Give every line of the items as a numbered list, leaving out any blank lines.

====== Exercise input ======

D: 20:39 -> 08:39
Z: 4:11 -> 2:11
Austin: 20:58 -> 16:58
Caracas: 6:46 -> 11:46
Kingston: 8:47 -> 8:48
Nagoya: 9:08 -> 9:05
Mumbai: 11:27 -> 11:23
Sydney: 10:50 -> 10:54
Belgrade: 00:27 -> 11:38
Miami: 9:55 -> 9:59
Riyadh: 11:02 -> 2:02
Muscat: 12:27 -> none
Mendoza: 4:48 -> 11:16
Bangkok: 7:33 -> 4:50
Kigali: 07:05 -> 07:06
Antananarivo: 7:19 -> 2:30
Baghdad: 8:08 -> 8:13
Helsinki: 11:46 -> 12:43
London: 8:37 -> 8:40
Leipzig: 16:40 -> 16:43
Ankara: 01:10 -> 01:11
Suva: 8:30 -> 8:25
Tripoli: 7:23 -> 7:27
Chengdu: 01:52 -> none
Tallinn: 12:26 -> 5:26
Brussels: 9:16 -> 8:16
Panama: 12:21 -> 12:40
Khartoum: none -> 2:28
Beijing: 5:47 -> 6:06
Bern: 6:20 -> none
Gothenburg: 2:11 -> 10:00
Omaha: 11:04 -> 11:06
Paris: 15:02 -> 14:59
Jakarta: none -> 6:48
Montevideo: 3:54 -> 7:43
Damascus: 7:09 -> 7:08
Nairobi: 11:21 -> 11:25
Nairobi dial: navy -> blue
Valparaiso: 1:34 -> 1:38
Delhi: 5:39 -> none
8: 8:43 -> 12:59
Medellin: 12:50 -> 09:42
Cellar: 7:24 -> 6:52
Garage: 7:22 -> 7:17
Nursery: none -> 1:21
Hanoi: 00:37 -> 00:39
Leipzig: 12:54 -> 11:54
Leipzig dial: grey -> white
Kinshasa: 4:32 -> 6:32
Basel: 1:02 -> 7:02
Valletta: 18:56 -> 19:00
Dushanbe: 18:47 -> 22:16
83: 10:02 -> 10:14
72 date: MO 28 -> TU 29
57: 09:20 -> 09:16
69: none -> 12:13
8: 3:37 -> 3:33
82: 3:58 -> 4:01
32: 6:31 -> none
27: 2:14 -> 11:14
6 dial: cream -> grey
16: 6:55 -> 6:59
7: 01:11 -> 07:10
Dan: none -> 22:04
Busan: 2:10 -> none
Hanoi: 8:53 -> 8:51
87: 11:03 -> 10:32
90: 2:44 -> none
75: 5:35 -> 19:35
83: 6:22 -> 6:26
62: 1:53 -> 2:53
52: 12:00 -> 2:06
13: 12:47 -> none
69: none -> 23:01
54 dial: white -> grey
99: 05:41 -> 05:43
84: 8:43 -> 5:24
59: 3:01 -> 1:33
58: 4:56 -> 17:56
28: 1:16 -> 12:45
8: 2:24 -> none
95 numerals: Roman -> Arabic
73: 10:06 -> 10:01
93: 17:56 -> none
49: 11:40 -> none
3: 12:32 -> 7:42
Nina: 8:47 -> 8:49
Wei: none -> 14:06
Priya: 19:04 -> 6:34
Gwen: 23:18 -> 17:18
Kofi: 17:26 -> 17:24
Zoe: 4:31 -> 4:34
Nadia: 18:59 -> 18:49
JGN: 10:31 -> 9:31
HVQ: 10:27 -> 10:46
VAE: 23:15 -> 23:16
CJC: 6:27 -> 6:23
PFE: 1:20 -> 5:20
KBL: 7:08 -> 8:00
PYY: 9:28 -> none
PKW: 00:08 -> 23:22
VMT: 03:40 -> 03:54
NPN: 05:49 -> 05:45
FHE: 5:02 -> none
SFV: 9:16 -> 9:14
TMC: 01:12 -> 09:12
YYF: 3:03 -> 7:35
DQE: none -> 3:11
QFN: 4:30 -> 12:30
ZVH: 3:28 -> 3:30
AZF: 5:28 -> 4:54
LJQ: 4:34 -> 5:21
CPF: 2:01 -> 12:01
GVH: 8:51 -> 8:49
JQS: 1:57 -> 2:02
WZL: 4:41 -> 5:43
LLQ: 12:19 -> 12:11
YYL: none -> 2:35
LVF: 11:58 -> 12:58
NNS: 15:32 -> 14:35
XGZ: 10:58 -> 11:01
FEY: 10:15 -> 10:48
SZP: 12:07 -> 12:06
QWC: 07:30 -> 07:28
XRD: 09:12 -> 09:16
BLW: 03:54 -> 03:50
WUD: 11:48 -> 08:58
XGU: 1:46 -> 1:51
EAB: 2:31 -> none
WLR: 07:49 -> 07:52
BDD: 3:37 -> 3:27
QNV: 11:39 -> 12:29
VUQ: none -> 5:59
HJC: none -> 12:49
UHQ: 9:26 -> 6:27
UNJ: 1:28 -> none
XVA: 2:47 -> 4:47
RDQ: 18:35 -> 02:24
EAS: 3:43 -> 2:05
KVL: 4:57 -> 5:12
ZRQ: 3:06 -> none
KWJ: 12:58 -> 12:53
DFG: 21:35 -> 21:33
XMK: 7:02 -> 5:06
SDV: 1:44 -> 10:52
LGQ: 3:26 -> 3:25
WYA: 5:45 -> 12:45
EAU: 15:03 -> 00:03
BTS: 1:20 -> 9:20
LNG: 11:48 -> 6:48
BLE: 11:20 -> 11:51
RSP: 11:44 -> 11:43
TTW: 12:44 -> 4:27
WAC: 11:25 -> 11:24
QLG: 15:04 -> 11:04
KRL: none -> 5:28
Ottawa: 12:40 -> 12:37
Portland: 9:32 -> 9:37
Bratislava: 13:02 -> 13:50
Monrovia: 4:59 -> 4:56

======

Response to this task
1. D: 20:39 -> 08:39
2. Z: 4:11 -> 2:11
3. Austin: 20:58 -> 16:58
4. Caracas: 6:46 -> 11:46
5. Kingston: 8:47 -> 8:48
6. Nagoya: 9:08 -> 9:05
7. Mumbai: 11:27 -> 11:23
8. Sydney: 10:50 -> 10:54
9. Belgrade: 00:27 -> 11:38
10. Miami: 9:55 -> 9:59
11. Riyadh: 11:02 -> 2:02
12. Muscat: 12:27 -> none
13. Mendoza: 4:48 -> 11:16
14. Bangkok: 7:33 -> 4:50
15. Kigali: 07:05 -> 07:06
16. Antananarivo: 7:19 -> 2:30
17. Baghdad: 8:08 -> 8:13
18. Helsinki: 11:46 -> 12:43
19. London: 8:37 -> 8:40
20. Leipzig: 16:40 -> 16:43
21. Ankara: 01:10 -> 01:11
22. Suva: 8:30 -> 8:25
23. Tripoli: 7:23 -> 7:27
24. Chengdu: 01:52 -> none
25. Tallinn: 12:26 -> 5:26
26. Brussels: 9:16 -> 8:16
27. Panama: 12:21 -> 12:40
28. Khartoum: none -> 2:28
29. Beijing: 5:47 -> 6:06
30. Bern: 6:20 -> none
31. Gothenburg: 2:11 -> 10:00
32. Omaha: 11:04 -> 11:06
33. Paris: 15:02 -> 14:59
34. Jakarta: none -> 6:48
35. Montevideo: 3:54 -> 7:43
36. Damascus: 7:09 -> 7:08
37. Nairobi: 11:21 -> 11:25
38. Nairobi dial: navy -> blue
39. Valparaiso: 1:34 -> 1:38
40. Delhi: 5:39 -> none
41. 8: 8:43 -> 12:59
42. Medellin: 12:50 -> 09:42
43. Cellar: 7:24 -> 6:52
44. Garage: 7:22 -> 7:17
45. Nursery: none -> 1:21
46. Hanoi: 00:37 -> 00:39
47. Leipzig: 12:54 -> 11:54
48. Leipzig dial: grey -> white
49. Kinshasa: 4:32 -> 6:32
50. Basel: 1:02 -> 7:02
51. Valletta: 18:56 -> 19:00
52. Dushanbe: 18:47 -> 22:16
53. 83: 10:02 -> 10:14
54. 72 date: MO 28 -> TU 29
55. 57: 09:20 -> 09:16
56. 69: none -> 12:13
57. 8: 3:37 -> 3:33
58. 82: 3:58 -> 4:01
59. 32: 6:31 -> none
60. 27: 2:14 -> 11:14
61. 6 dial: cream -> grey
62. 16: 6:55 -> 6:59
63. 7: 01:11 -> 07:10
64. Dan: none -> 22:04
65. Busan: 2:10 -> none
66. Hanoi: 8:53 -> 8:51
67. 87: 11:03 -> 10:32
68. 90: 2:44 -> none
69. 75: 5:35 -> 19:35
70. 83: 6:22 -> 6:26
71. 62: 1:53 -> 2:53
72. 52: 12:00 -> 2:06
73. 13: 12:47 -> none
74. 69: none -> 23:01
75. 54 dial: white -> grey
76. 99: 05:41 -> 05:43
77. 84: 8:43 -> 5:24
78. 59: 3:01 -> 1:33
79. 58: 4:56 -> 17:56
80. 28: 1:16 -> 12:45
81. 8: 2:24 -> none
82. 95 numerals: Roman -> Arabic
83. 73: 10:06 -> 10:01
84. 93: 17:56 -> none
85. 49: 11:40 -> none
86. 3: 12:32 -> 7:42
87. Nina: 8:47 -> 8:49
88. Wei: none -> 14:06
89. Priya: 19:04 -> 6:34
90. Gwen: 23:18 -> 17:18
91. Kofi: 17:26 -> 17:24
92. Zoe: 4:31 -> 4:34
93. Nadia: 18:59 -> 18:49
94. JGN: 10:31 -> 9:31
95. HVQ: 10:27 -> 10:46
96. VAE: 23:15 -> 23:16
97. CJC: 6:27 -> 6:23
98. PFE: 1:20 -> 5:20
99. KBL: 7:08 -> 8:00
100. PYY: 9:28 -> none
101. PKW: 00:08 -> 23:22
102. VMT: 03:40 -> 03:54
103. NPN: 05:49 -> 05:45
104. FHE: 5:02 -> none
105. SFV: 9:16 -> 9:14
106. TMC: 01:12 -> 09:12
107. YYF: 3:03 -> 7:35
108. DQE: none -> 3:11
109. QFN: 4:30 -> 12:30
110. ZVH: 3:28 -> 3:30
111. AZF: 5:28 -> 4:54
112. LJQ: 4:34 -> 5:21
113. CPF: 2:01 -> 12:01
114. GVH: 8:51 -> 8:49
115. JQS: 1:57 -> 2:02
116. WZL: 4:41 -> 5:43
117. LLQ: 12:19 -> 12:11
118. YYL: none -> 2:35
119. LVF: 11:58 -> 12:58
120. NNS: 15:32 -> 14:35
121. XGZ: 10:58 -> 11:01
122. FEY: 10:15 -> 10:48
123. SZP: 12:07 -> 12:06
124. QWC: 07:30 -> 07:28
125. XRD: 09:12 -> 09:16
126. BLW: 03:54 -> 03:50
127. WUD: 11:48 -> 08:58
128. XGU: 1:46 -> 1:51
129. EAB: 2:31 -> none
130. WLR: 07:49 -> 07:52
131. BDD: 3:37 -> 3:27
132. QNV: 11:39 -> 12:29
133. VUQ: none -> 5:59
134. HJC: none -> 12:49
135. UHQ: 9:26 -> 6:27
136. UNJ: 1:28 -> none
137. XVA: 2:47 -> 4:47
138. RDQ: 18:35 -> 02:24
139. EAS: 3:43 -> 2:05
140. KVL: 4:57 -> 5:12
141. ZRQ: 3:06 -> none
142. KWJ: 12:58 -> 12:53
143. DFG: 21:35 -> 21:33
144. XMK: 7:02 -> 5:06
145. SDV: 1:44 -> 10:52
146. LGQ: 3:26 -> 3:25
147. WYA: 5:45 -> 12:45
148. EAU: 15:03 -> 00:03
149. BTS: 1:20 -> 9:20
150. LNG: 11:48 -> 6:48
151. BLE: 11:20 -> 11:51
152. RSP: 11:44 -> 11:43
153. TTW: 12:44 -> 4:27
154. WAC: 11:25 -> 11:24
155. QLG: 15:04 -> 11:04
156. KRL: none -> 5:28
157. Ottawa: 12:40 -> 12:37
158. Portland: 9:32 -> 9:37
159. Bratislava: 13:02 -> 13:50
160. Monrovia: 4:59 -> 4:56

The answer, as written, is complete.